- DATA PROVIDED
= Beginning of Section =

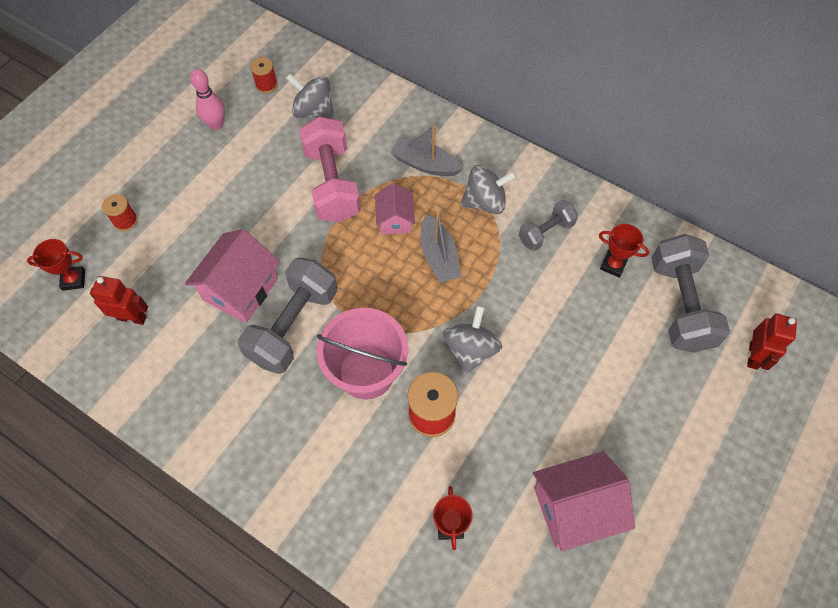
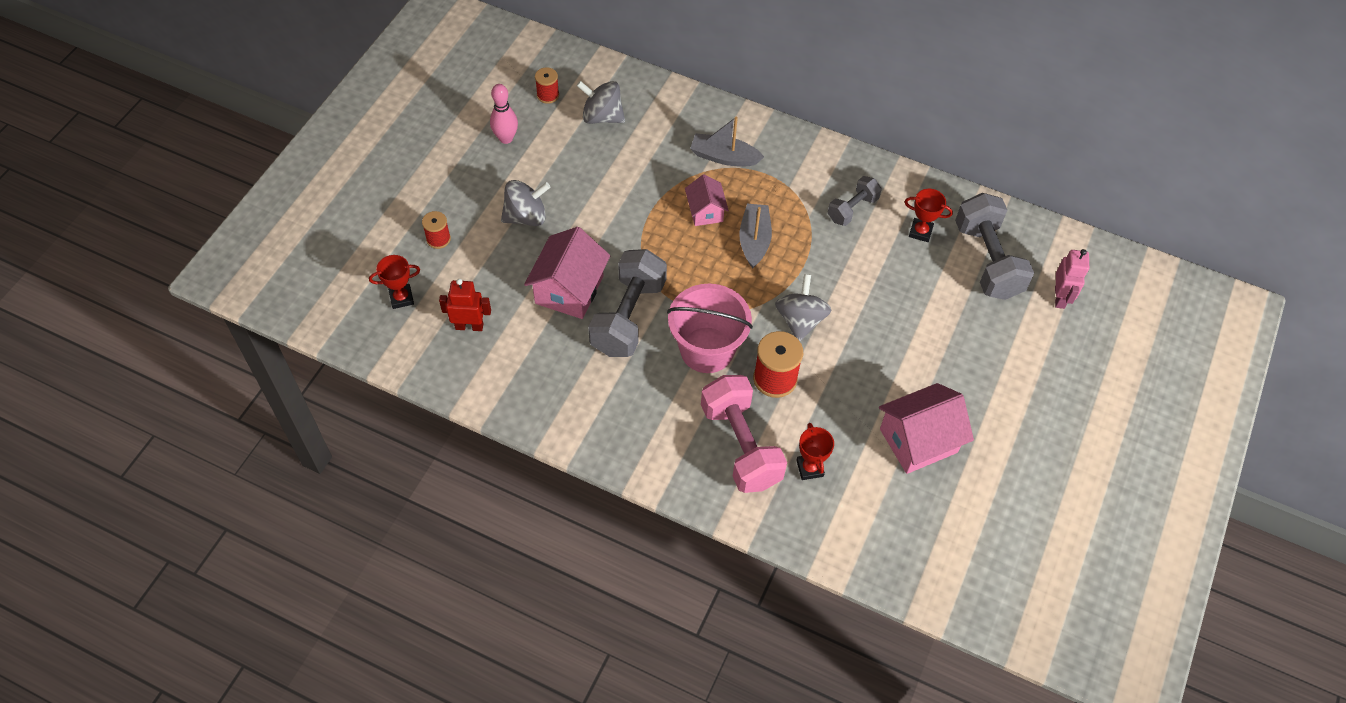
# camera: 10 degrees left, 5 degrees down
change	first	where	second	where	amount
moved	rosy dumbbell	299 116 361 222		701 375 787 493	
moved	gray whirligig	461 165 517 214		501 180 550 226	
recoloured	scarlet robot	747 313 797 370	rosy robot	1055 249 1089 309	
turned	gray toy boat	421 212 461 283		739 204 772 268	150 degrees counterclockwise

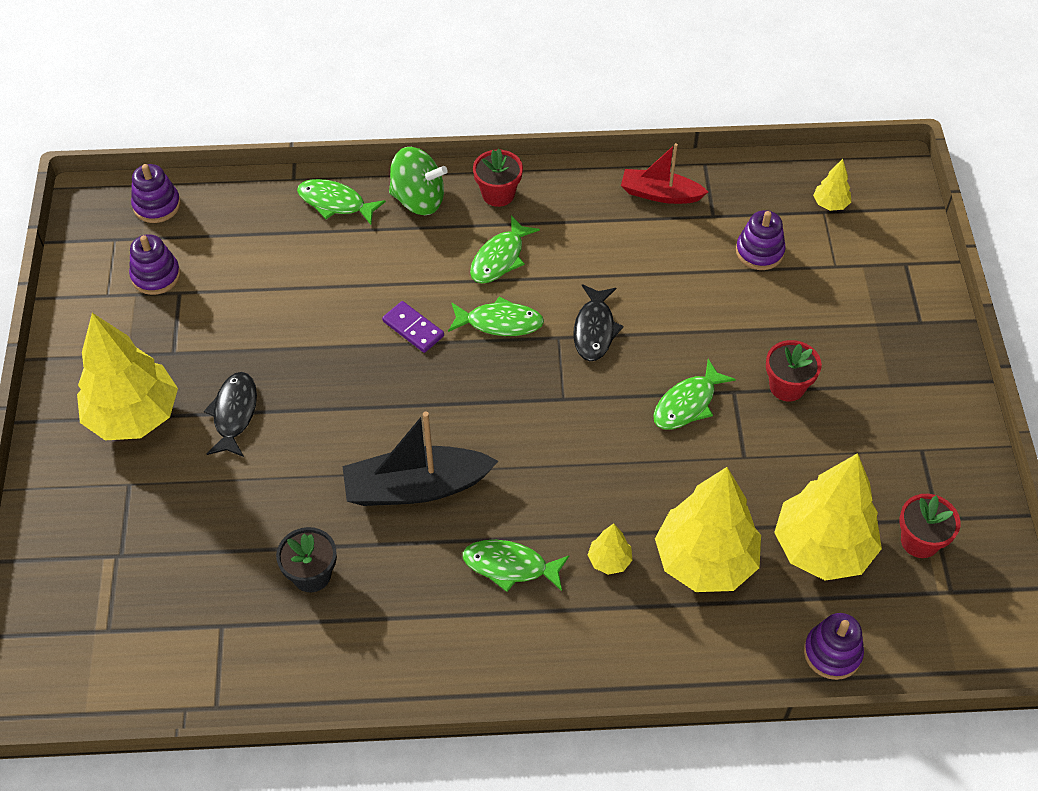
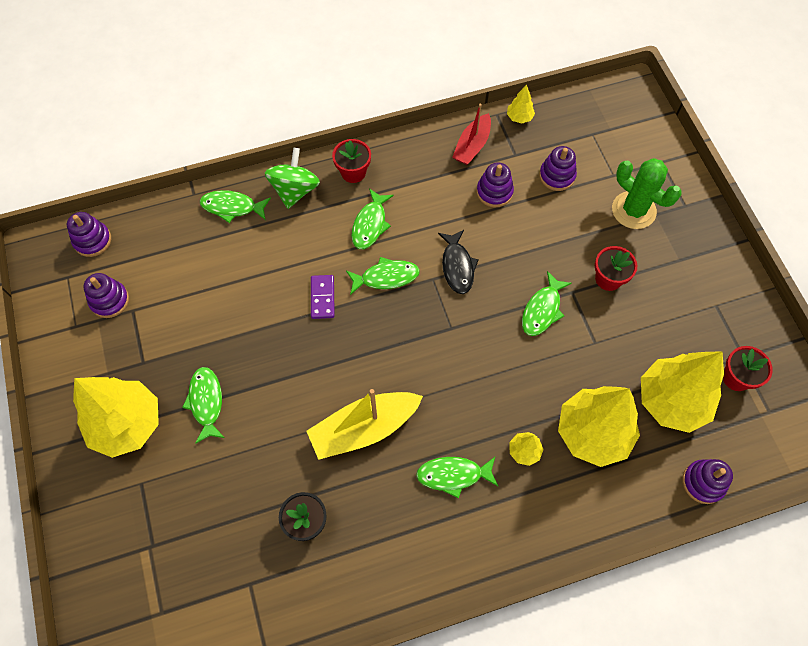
# camera: 15 degrees left, 10 degrees up
change	first	where	second	where	amount
added			purple stacking toy	477 162 514 208	
added			leaf-green saguaro cactus	612 158 681 229	
moved	bright yellow toy tree	813 159 851 211		507 85 535 124	
recoloured	black toy fish	204 372 257 457	leaf-green toy fish	182 367 225 444	
recoloured	black toy boat	342 412 498 506	bright yellow toy boat	306 389 423 460	
turned	purple domino tile	382 301 444 353		311 275 335 319	60 degrees clockwise
turned	leaf-green whirligig	389 147 448 215		265 148 320 209	75 degrees counterclockwise
turned	scarlet toy boat	621 143 708 204		452 104 491 165	60 degrees counterclockwise

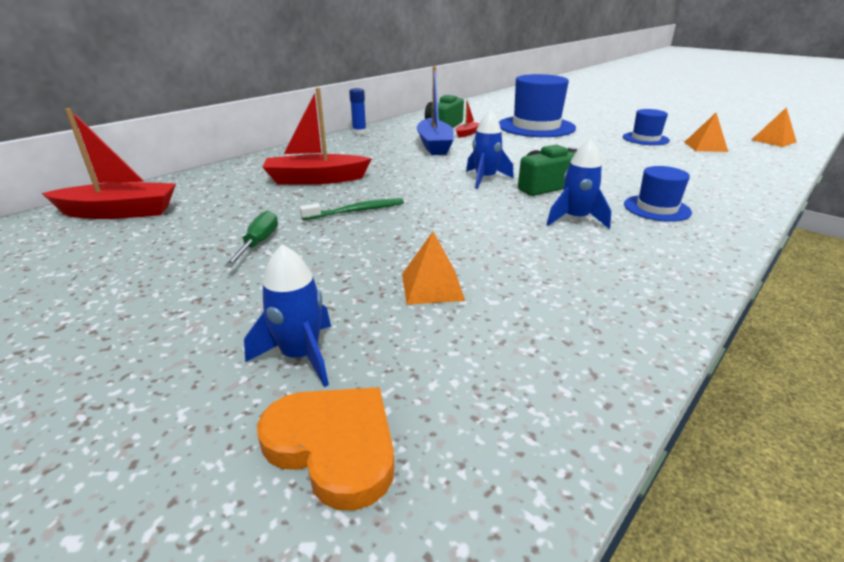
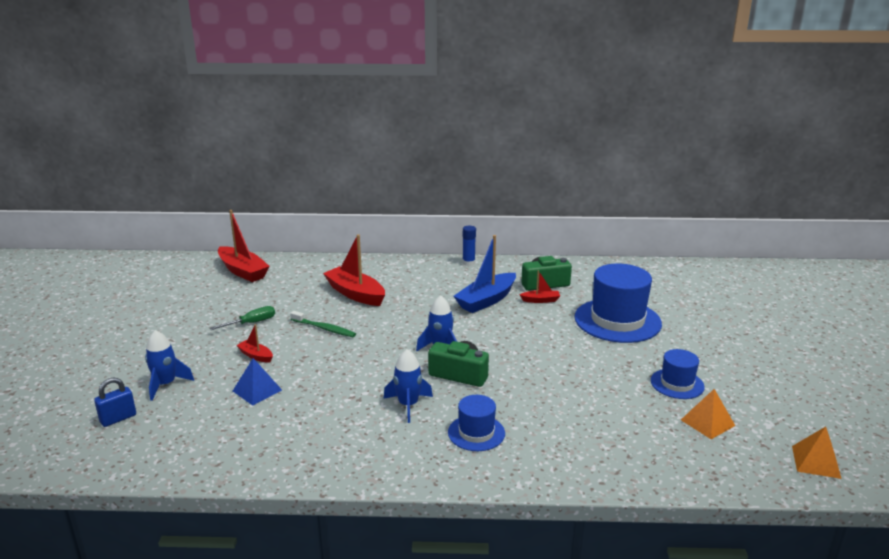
# camera: 50 degrees right, 5 degrees down
change	first	where	second	where	amount
added			scarlet toy boat	237 324 273 363	
replaced	orange-coloured heart	257 387 394 510	cobalt lock	94 377 136 427	
recoloured	orange-coloured pyramid	402 232 465 305	cobalt pyramid	233 358 282 406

= End of Section =

- EXERCISE
Everything in the preceding material must be transcribed exactly, except the images.

- THE ANSWER
# camera: 10 degrees left, 5 degrees down
change	first	where	second	where	amount
moved	rosy dumbbell	299 116 361 222		701 375 787 493	
moved	gray whirligig	461 165 517 214		501 180 550 226	
recoloured	scarlet robot	747 313 797 370	rosy robot	1055 249 1089 309	
turned	gray toy boat	421 212 461 283		739 204 772 268	150 degrees counterclockwise

# camera: 15 degrees left, 10 degrees up
change	first	where	second	where	amount
added			purple stacking toy	477 162 514 208	
added			leaf-green saguaro cactus	612 158 681 229	
moved	bright yellow toy tree	813 159 851 211		507 85 535 124	
recoloured	black toy fish	204 372 257 457	leaf-green toy fish	182 367 225 444	
recoloured	black toy boat	342 412 498 506	bright yellow toy boat	306 389 423 460	
turned	purple domino tile	382 301 444 353		311 275 335 319	60 degrees clockwise
turned	leaf-green whirligig	389 147 448 215		265 148 320 209	75 degrees counterclockwise
turned	scarlet toy boat	621 143 708 204		452 104 491 165	60 degrees counterclockwise

# camera: 50 degrees right, 5 degrees down
change	first	where	second	where	amount
added			scarlet toy boat	237 324 273 363	
replaced	orange-coloured heart	257 387 394 510	cobalt lock	94 377 136 427	
recoloured	orange-coloured pyramid	402 232 465 305	cobalt pyramid	233 358 282 406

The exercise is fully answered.